** Opening Available records block **

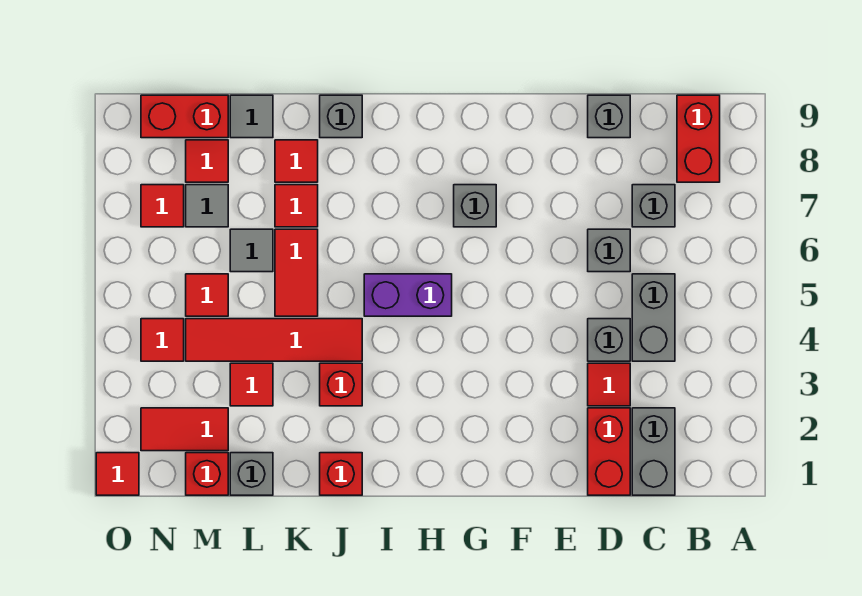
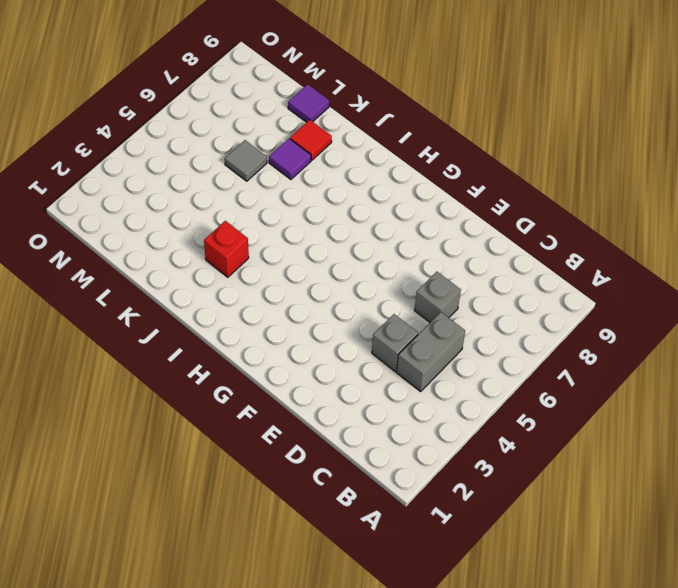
purple tile K7 level 1 -> red tile K7 level 1
purple tile L9 level 1 -> grey tile L9 level 1
none -> red brick B8:B9 level 1
none -> grey brick C1:C2 level 1
none -> grey brick C7 level 1
none -> red brick D1:D2 level 1

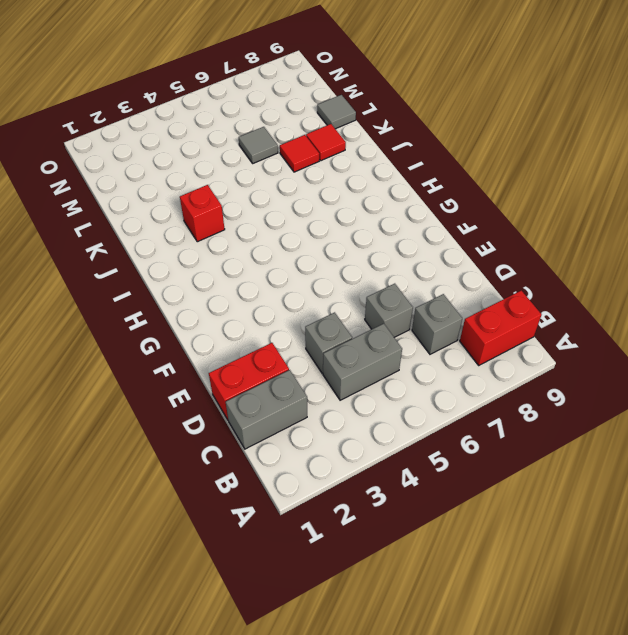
none -> red tile D3 level 1
none -> grey brick D9 level 1
none -> grey brick G7 level 1
none -> purple brick H5:I5 level 1

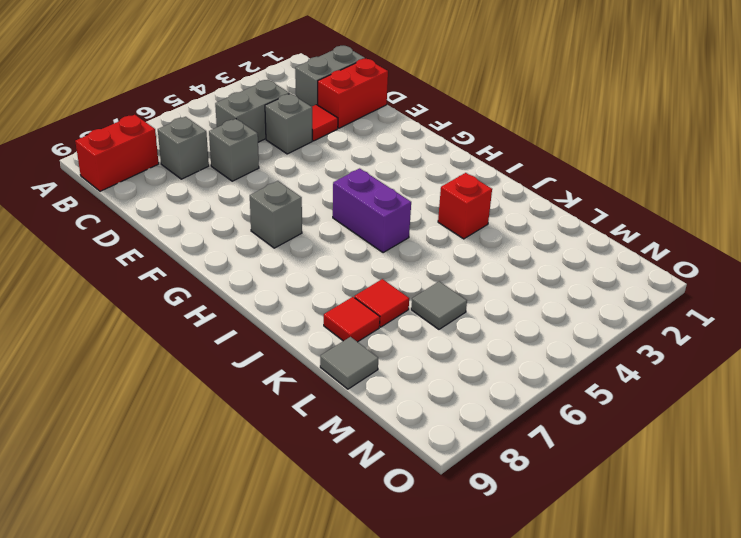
none -> grey brick D9 level 1
none -> red brick J1 level 1
none -> red tile J4:M4 level 1
none -> grey brick J9 level 1

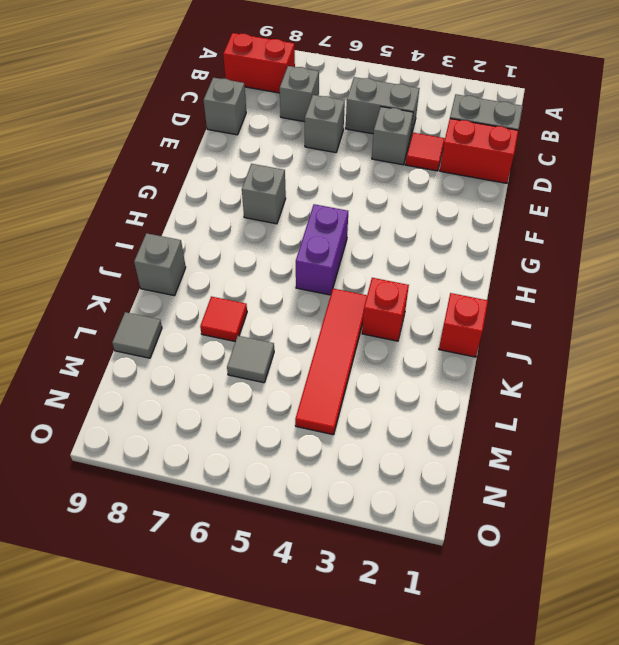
none -> red tile K5:K6 level 1
none -> red tile K8 level 1
none -> grey brick L1 level 1
none -> red tile L3 level 1

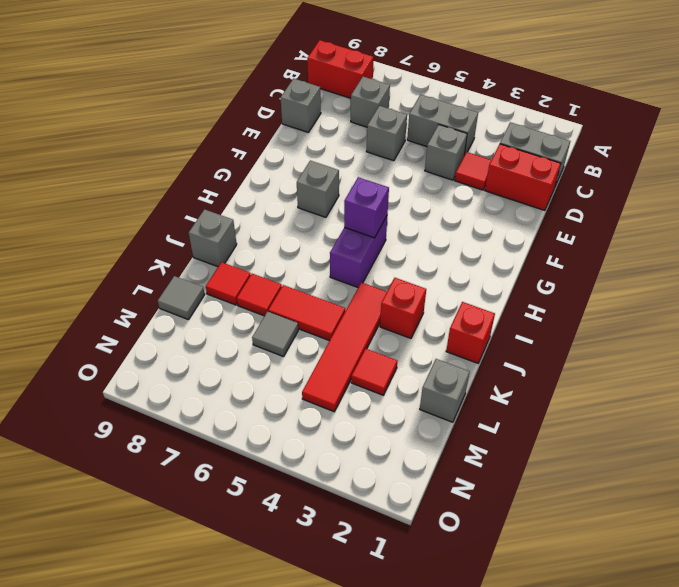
purple brick H5 level 2 -> none
none -> red brick M1 level 1
none -> red tile M2:N2 level 1
none -> red tile M5 level 1
none -> grey tile M7 level 1

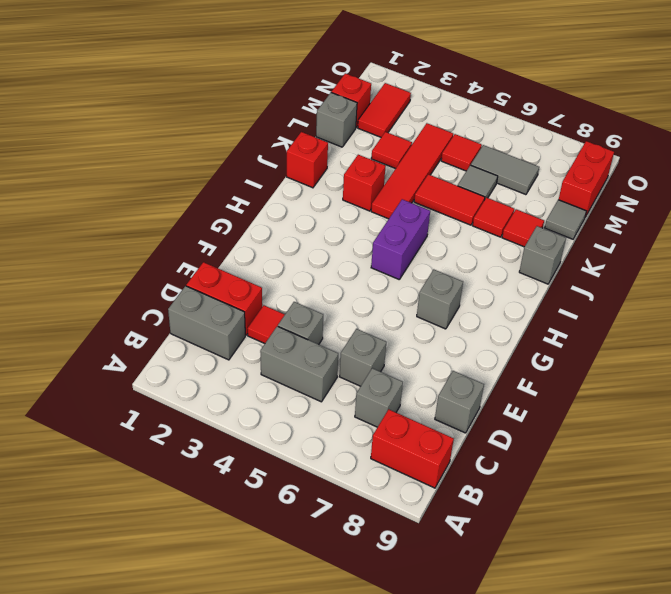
grey tile M6:M7 level 1 -> grey tile M7 level 1
none -> red tile M8 level 1
none -> red tile N4 level 1
none -> red tile N7 level 1
none -> red tile O1 level 1

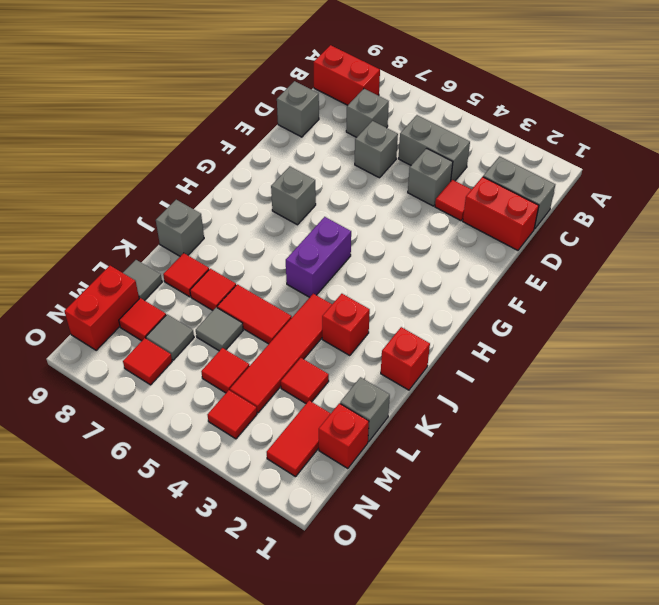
none -> red tile O1 level 1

** Closing Available records block **

§ Work to be completed
Please count the lines above containing "grey"; number only.

§ Exercise output
10